:: Records ::
####
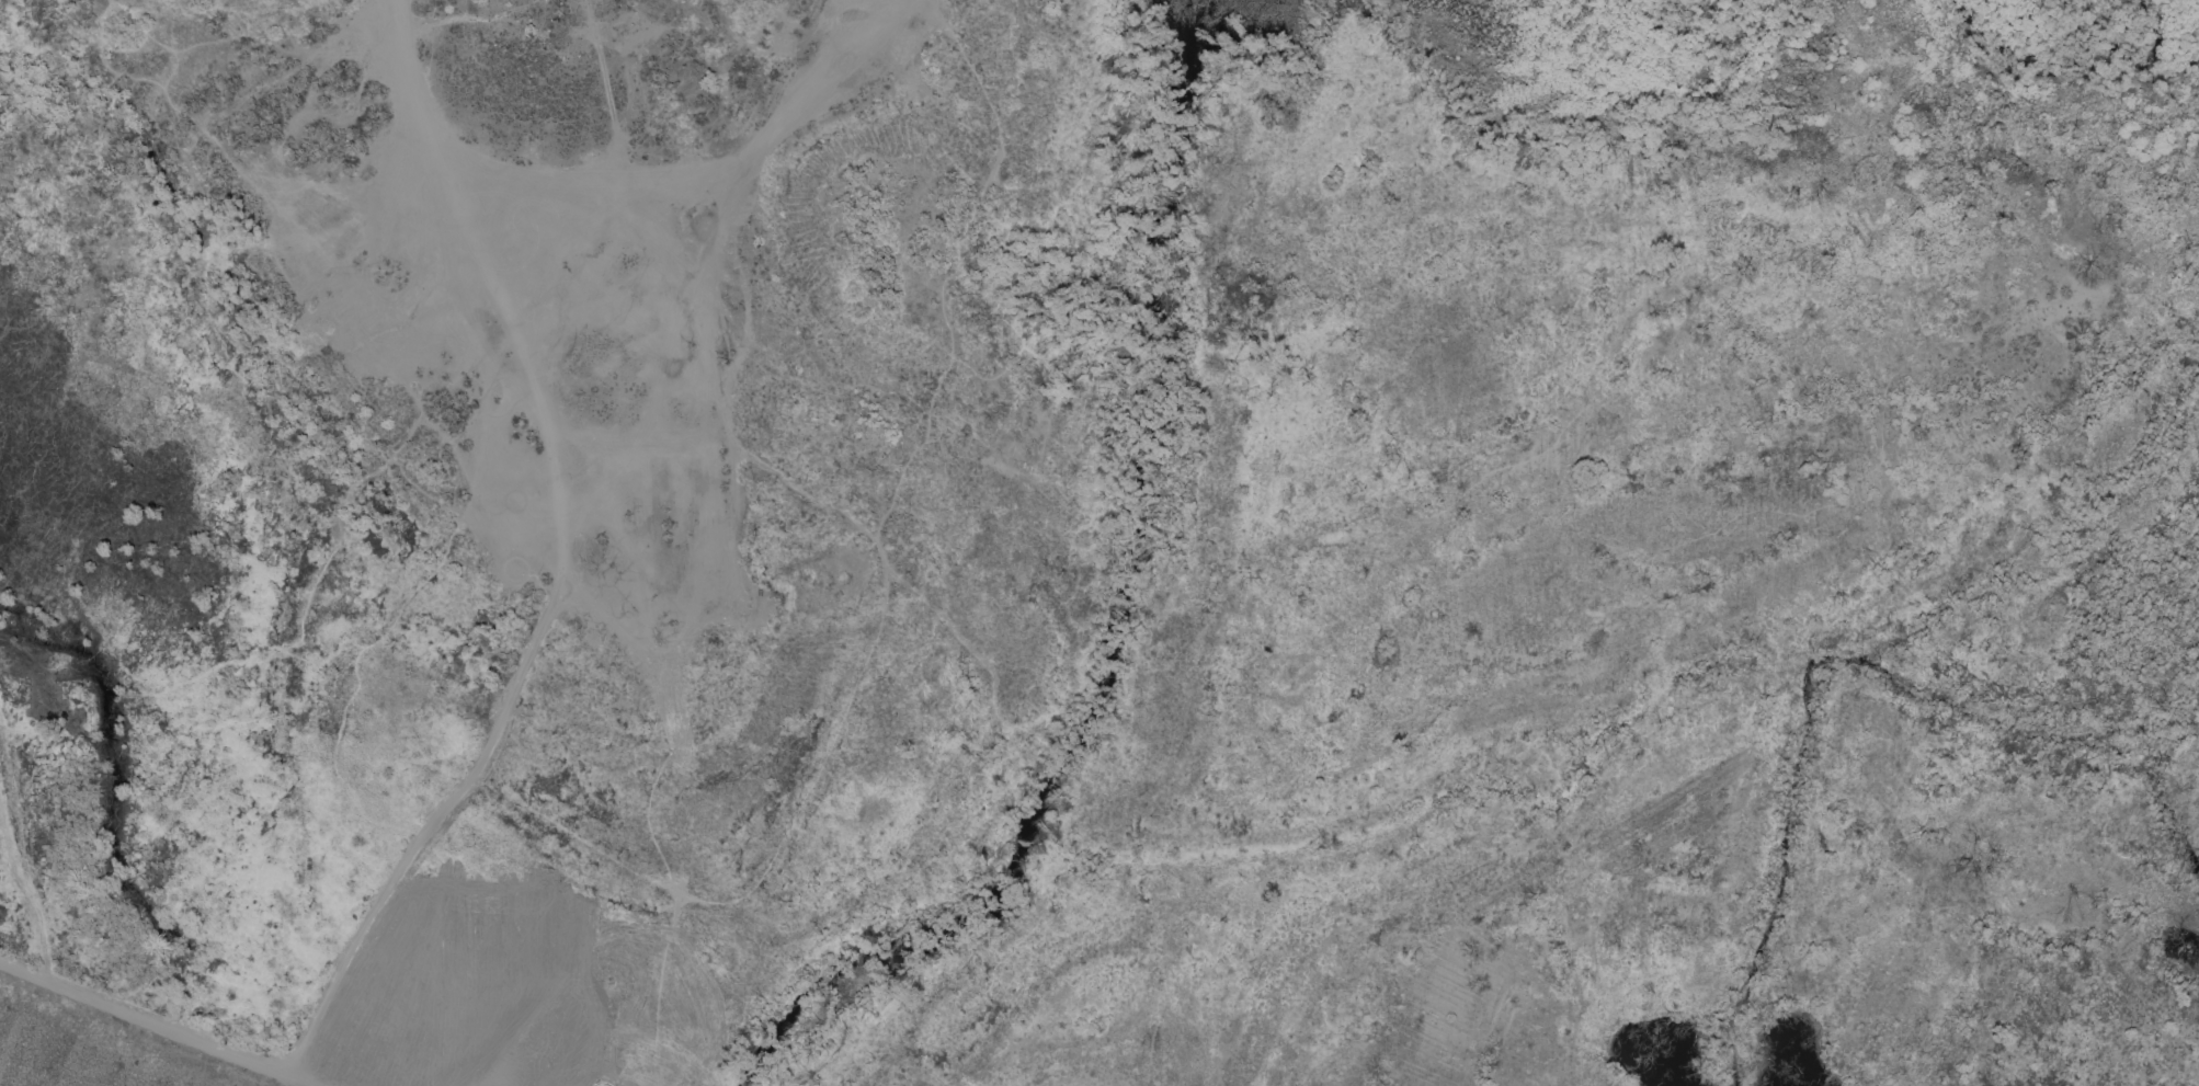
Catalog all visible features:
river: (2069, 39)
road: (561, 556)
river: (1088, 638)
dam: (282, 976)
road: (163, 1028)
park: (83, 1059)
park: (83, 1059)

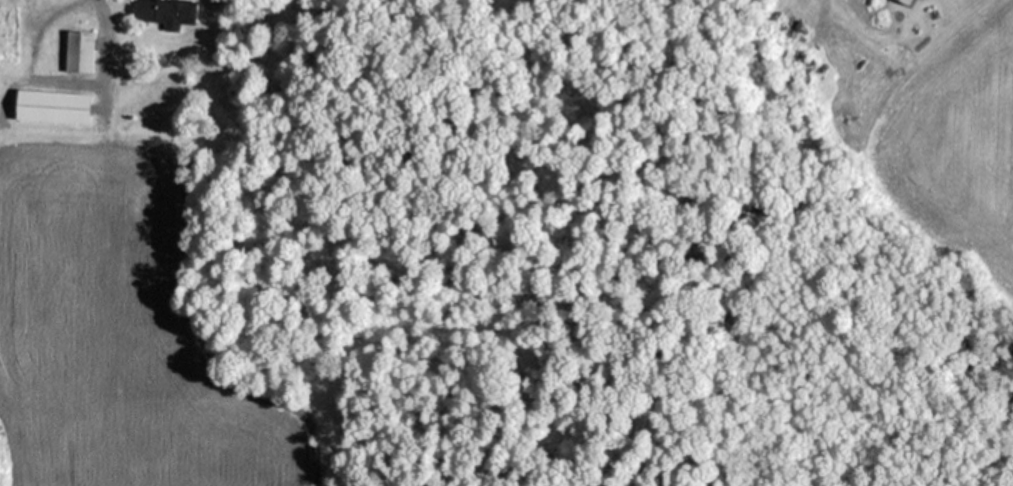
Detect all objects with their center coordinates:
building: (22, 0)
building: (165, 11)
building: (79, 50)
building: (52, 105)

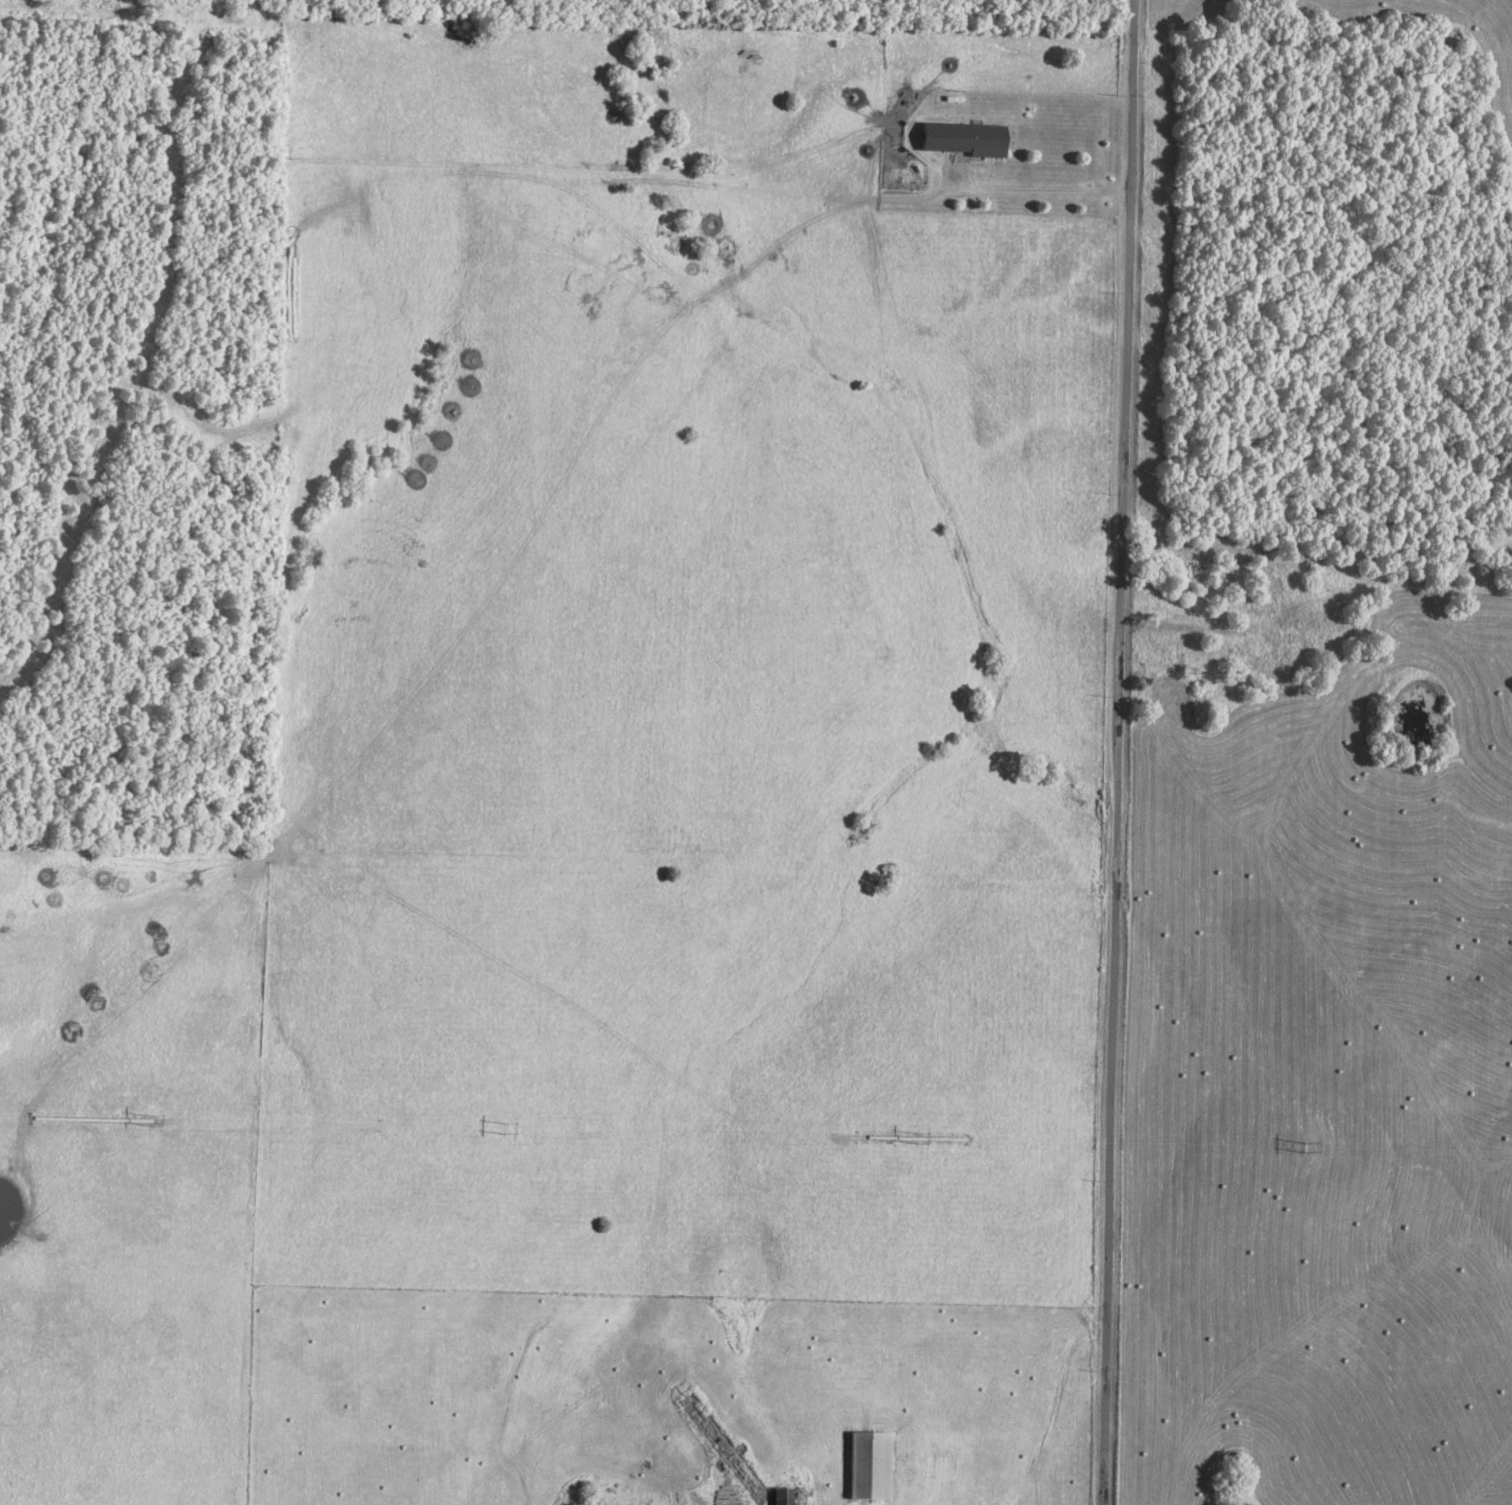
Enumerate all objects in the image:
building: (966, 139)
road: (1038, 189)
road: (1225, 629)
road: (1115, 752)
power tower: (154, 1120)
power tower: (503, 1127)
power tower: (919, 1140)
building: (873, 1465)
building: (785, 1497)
####
:: To do ::
Leaving the pictures out, transcribe the entries above exactly as written.

:: Answer for the task ::
Catalog all visible features:
river: (2069, 39)
road: (561, 556)
river: (1088, 638)
dam: (282, 976)
road: (163, 1028)
park: (83, 1059)
park: (83, 1059)

Detect all objects with their center coordinates:
building: (22, 0)
building: (165, 11)
building: (79, 50)
building: (52, 105)

Enumerate all objects in the image:
building: (966, 139)
road: (1038, 189)
road: (1225, 629)
road: (1115, 752)
power tower: (154, 1120)
power tower: (503, 1127)
power tower: (919, 1140)
building: (873, 1465)
building: (785, 1497)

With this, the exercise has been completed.